● DATASET RECORDS:
..............................
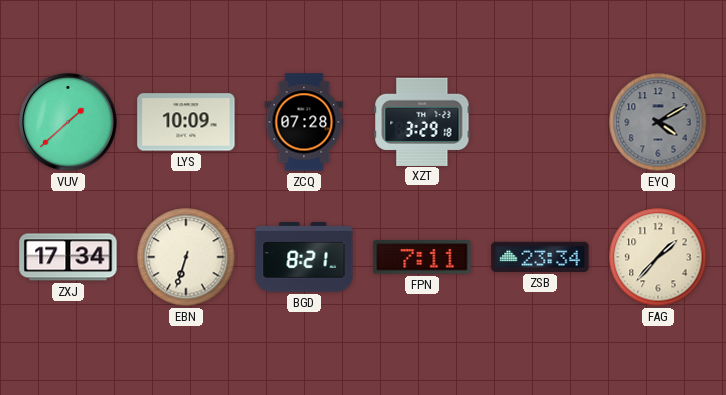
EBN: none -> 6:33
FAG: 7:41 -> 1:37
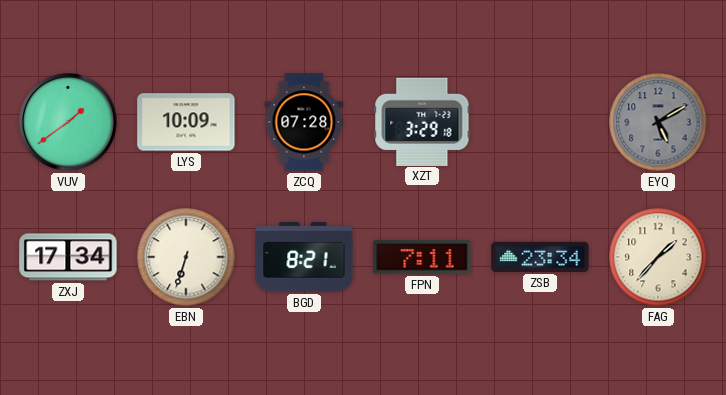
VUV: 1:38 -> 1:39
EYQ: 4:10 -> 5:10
..............................
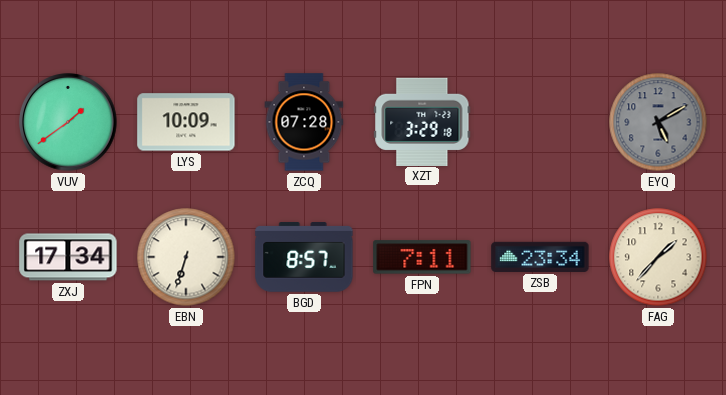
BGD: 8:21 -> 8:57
..............................
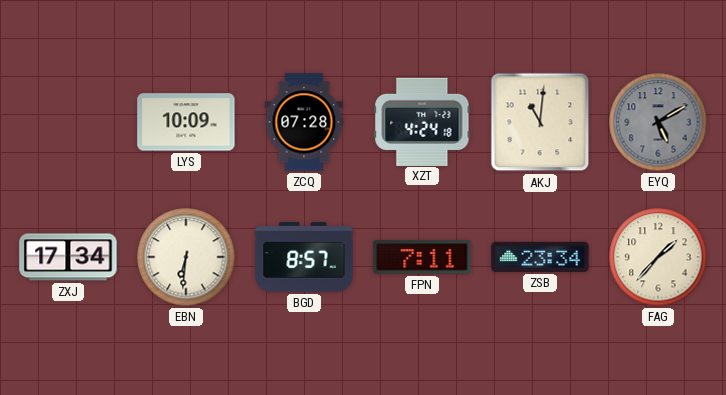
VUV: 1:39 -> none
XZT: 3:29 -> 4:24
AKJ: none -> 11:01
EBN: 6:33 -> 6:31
..............................
● EXERCISE REQUIREMENTS:
Find each line in the rows above that contains the string "none" and copy those lines. The match is case-sensitive.

● EXERCISE RESPONSE:
EBN: none -> 6:33
VUV: 1:39 -> none
AKJ: none -> 11:01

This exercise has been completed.